# Work order
Nothing but the lines from the start of the records below through the line that has "none -> red slope C4:C5 level 2 top 5" should appear, each exactly as given.

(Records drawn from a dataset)
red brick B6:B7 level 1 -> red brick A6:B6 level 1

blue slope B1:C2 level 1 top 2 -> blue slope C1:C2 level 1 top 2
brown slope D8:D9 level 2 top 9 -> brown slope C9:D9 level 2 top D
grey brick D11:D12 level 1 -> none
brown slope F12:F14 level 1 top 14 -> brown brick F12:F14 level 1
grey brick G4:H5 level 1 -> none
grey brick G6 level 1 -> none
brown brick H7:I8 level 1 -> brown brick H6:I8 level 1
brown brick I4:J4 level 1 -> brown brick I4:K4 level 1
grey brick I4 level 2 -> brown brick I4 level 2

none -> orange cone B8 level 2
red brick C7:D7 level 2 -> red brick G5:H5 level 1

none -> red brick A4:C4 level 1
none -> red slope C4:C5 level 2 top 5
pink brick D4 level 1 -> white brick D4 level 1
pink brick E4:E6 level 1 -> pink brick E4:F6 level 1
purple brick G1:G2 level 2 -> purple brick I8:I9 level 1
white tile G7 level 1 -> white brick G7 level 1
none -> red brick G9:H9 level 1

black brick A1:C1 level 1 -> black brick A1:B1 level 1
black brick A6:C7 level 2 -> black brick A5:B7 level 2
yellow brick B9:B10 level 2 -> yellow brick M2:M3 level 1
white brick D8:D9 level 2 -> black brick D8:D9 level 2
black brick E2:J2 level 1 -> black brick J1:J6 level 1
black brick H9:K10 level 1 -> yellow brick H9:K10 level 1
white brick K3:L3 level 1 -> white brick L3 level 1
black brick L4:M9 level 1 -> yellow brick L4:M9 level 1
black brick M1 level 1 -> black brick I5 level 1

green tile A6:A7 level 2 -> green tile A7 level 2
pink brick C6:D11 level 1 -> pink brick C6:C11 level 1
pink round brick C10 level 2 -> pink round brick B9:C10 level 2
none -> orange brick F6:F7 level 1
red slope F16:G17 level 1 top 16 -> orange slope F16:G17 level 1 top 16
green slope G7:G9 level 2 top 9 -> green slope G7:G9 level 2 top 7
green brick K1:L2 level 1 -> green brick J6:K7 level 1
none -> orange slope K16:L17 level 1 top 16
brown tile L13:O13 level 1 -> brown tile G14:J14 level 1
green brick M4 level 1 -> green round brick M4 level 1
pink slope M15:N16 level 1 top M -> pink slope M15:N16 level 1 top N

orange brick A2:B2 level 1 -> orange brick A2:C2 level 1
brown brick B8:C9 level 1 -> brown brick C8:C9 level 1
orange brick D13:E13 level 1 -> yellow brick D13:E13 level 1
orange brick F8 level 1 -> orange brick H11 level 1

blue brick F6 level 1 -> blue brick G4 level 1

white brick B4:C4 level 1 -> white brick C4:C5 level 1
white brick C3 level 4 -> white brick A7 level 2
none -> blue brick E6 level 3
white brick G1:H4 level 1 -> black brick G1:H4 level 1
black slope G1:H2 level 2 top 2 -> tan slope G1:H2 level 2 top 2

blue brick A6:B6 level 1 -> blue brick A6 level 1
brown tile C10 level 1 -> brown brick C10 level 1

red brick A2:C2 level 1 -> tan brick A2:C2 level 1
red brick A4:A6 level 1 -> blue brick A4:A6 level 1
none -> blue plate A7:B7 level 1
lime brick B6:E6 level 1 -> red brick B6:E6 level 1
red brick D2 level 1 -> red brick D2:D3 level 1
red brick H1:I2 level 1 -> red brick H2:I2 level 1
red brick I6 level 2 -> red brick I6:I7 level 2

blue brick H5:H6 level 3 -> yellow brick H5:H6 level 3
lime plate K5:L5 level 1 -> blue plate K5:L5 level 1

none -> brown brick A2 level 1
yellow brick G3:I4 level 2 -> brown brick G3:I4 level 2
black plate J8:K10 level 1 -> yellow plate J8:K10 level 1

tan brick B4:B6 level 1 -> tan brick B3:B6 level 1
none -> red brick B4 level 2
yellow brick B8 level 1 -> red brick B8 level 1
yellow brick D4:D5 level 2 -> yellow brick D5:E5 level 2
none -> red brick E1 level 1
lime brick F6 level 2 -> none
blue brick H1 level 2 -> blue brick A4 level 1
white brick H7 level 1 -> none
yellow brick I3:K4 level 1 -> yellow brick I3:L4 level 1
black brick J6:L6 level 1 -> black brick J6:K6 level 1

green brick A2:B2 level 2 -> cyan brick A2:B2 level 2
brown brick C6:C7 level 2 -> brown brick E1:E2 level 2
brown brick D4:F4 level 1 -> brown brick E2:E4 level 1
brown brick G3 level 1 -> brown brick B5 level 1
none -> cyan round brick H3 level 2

# Answer to this problem
red brick B6:B7 level 1 -> red brick A6:B6 level 1

blue slope B1:C2 level 1 top 2 -> blue slope C1:C2 level 1 top 2
brown slope D8:D9 level 2 top 9 -> brown slope C9:D9 level 2 top D
grey brick D11:D12 level 1 -> none
brown slope F12:F14 level 1 top 14 -> brown brick F12:F14 level 1
grey brick G4:H5 level 1 -> none
grey brick G6 level 1 -> none
brown brick H7:I8 level 1 -> brown brick H6:I8 level 1
brown brick I4:J4 level 1 -> brown brick I4:K4 level 1
grey brick I4 level 2 -> brown brick I4 level 2

none -> orange cone B8 level 2
red brick C7:D7 level 2 -> red brick G5:H5 level 1

none -> red brick A4:C4 level 1
none -> red slope C4:C5 level 2 top 5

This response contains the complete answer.